■ **EXERCISE INSTRUCTIONS**
Go through the material and copy each line in which the word "DGND" shows up.

■ **DATA UNDER STUDY**
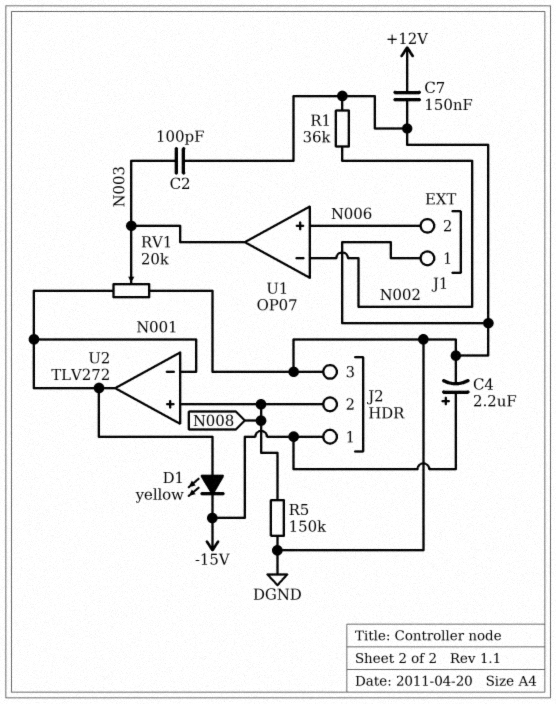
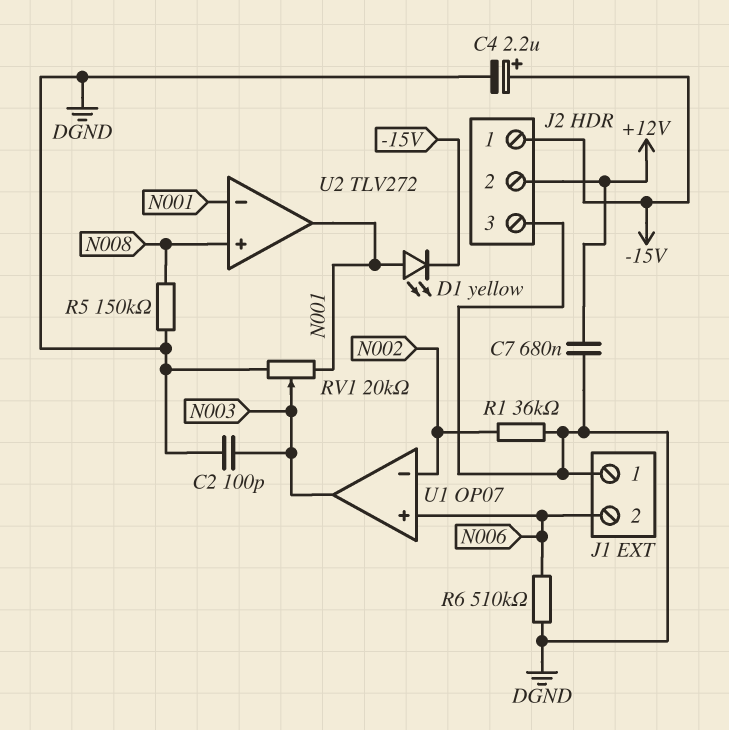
C7: 150nF (+12V, DGND) -> 680nF (+12V, DGND)
J2 pin 2: N008 -> +12V
R6: none -> 510k (DGND, N006)

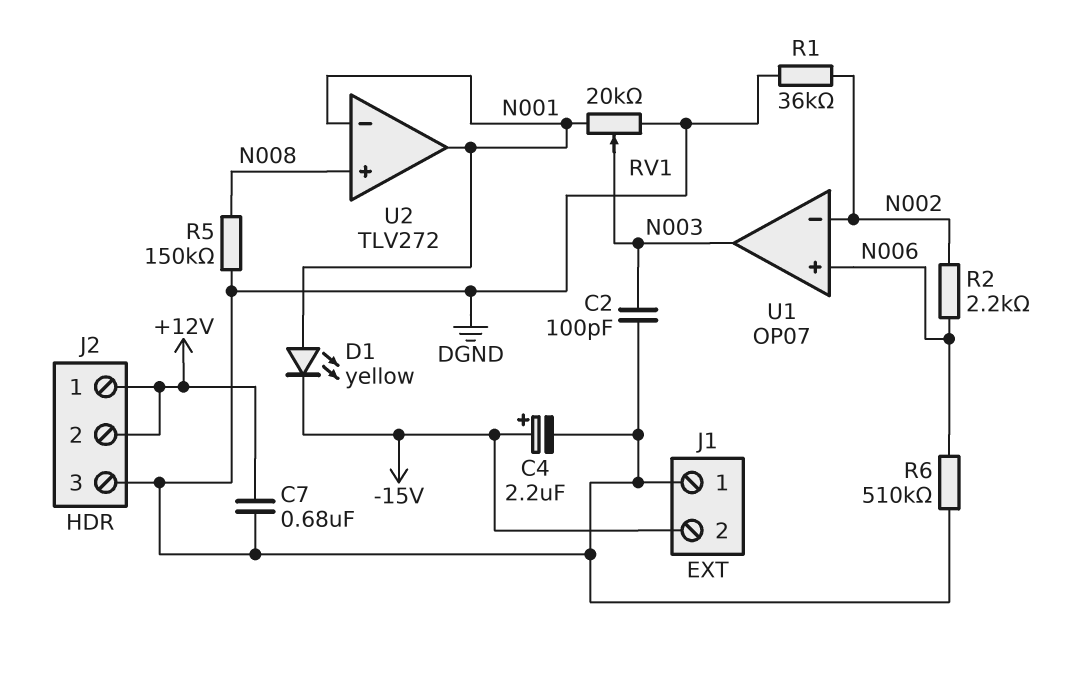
J1 pin 2: N006 -> -15V
J2 pin 1: -15V -> +12V
R2: none -> 2.2k (N002, N006)

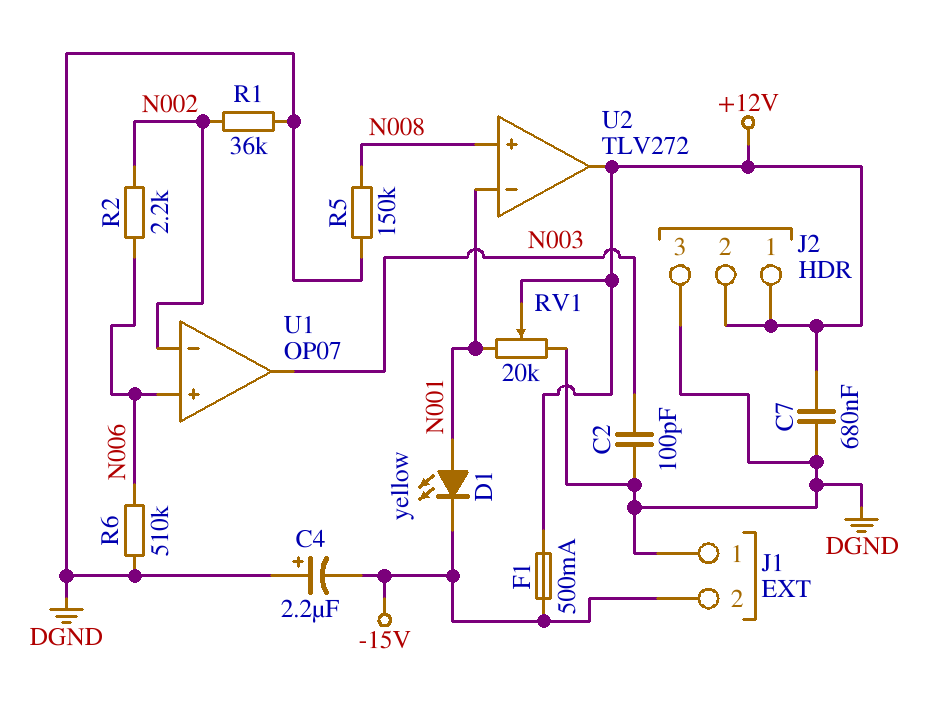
C4: 2.2uF (plus -15V, minus DGND) -> 2.2uF (plus DGND, minus -15V)
F1: none -> 500mA (+12V, -15V)
RV1: 20k (DGND, N001, wiper N003) -> 20k (DGND, N001, wiper +12V)
U2 pin out: N001 -> +12V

■ **ANSWER TO THIS EXERCISE**
C7: 150nF (+12V, DGND) -> 680nF (+12V, DGND)
R6: none -> 510k (DGND, N006)
C4: 2.2uF (plus -15V, minus DGND) -> 2.2uF (plus DGND, minus -15V)
RV1: 20k (DGND, N001, wiper N003) -> 20k (DGND, N001, wiper +12V)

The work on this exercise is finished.